| DIRECTIVE |
Could you copy exactly the lines below, beginning at the line with "yellow circle: (30, 140) -> (23, 129), moved" and stopping after the line with "black square: (78, 31) -> (89, 109), moved", with no pictures?

| Image sequences with shape edits |
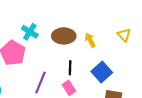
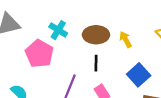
black line: (70, 68) -> (96, 63), moved

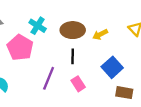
yellow arrow: (126, 39) -> (100, 34), turned -88

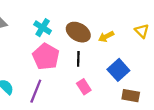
brown ellipse: (73, 30) -> (78, 32), turned 30
pink pentagon: (20, 48) -> (46, 57), moved
purple line: (49, 78) -> (36, 91), moved

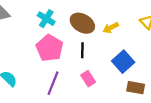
purple line: (36, 91) -> (53, 83), moved

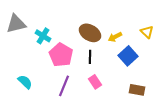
cyan cross: (46, 19) -> (43, 36), moved
blue square: (123, 62) -> (128, 56), moved

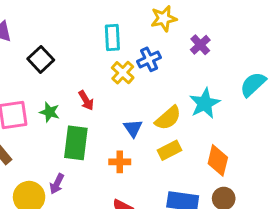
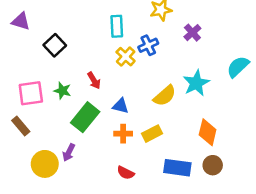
blue triangle: (133, 128) -> (121, 106), moved, turned -42
green rectangle: (76, 143) -> (85, 117), turned 32
yellow rectangle: (170, 150) -> (152, 134), moved

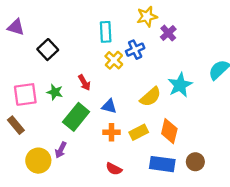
purple cross: (192, 33) -> (168, 33), moved
orange diamond: (208, 132) -> (169, 131), moved

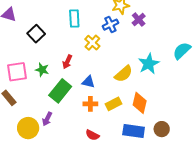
cyan rectangle: (106, 32) -> (74, 19), moved
blue cross: (135, 50) -> (110, 25), moved
red arrow: (84, 83) -> (67, 62), turned 56

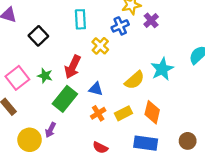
red arrow: (67, 62) -> (73, 67), size x1.5
pink square: (17, 72) -> (17, 78), turned -30
orange cross: (90, 104) -> (98, 113), turned -32
brown circle: (162, 129) -> (188, 141), moved

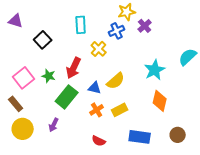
yellow semicircle: (135, 80) -> (116, 81), moved
orange diamond: (152, 112) -> (160, 101), moved
yellow circle: (30, 140) -> (23, 129), moved

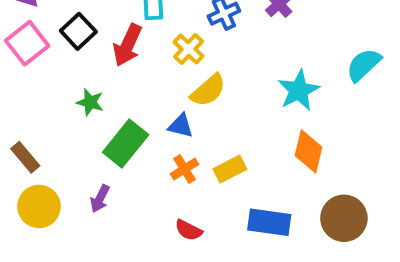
red arrow: (74, 68) -> (128, 45), moved
pink square: (24, 78) -> (27, 43), moved
yellow semicircle: (116, 81) -> (208, 90), moved
brown circle: (178, 135) -> (344, 218), size x1.5

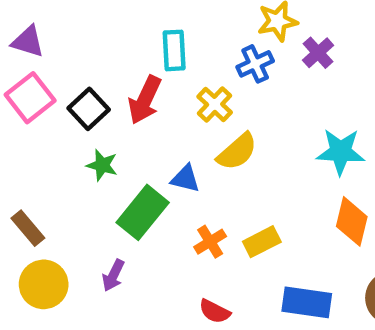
black square: (78, 31) -> (89, 109), moved
cyan star: (299, 90) -> (341, 152), turned 30
blue triangle: (181, 126) -> (185, 179), moved

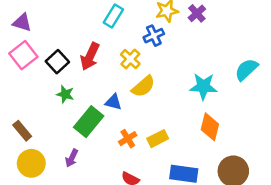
cyan rectangle: (174, 50) -> (113, 16), moved, turned 35
purple cross: (318, 53) -> (197, 13), moved

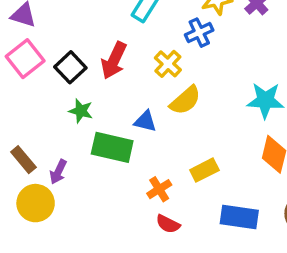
green rectangle: (89, 122) -> (112, 147), turned 64
orange cross: (128, 139) -> (159, 189), moved
purple arrow: (72, 158) -> (58, 172), moved

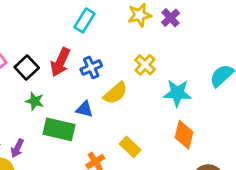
blue cross: (199, 33) -> (91, 68), moved
yellow cross: (168, 64) -> (145, 65), moved
yellow rectangle: (204, 170) -> (130, 147), turned 70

| SOLVED PROBLEM |
yellow circle: (30, 140) -> (23, 129), moved

red arrow: (74, 68) -> (128, 45), moved
pink square: (24, 78) -> (27, 43), moved
yellow semicircle: (116, 81) -> (208, 90), moved
brown circle: (178, 135) -> (344, 218), size x1.5

black square: (78, 31) -> (89, 109), moved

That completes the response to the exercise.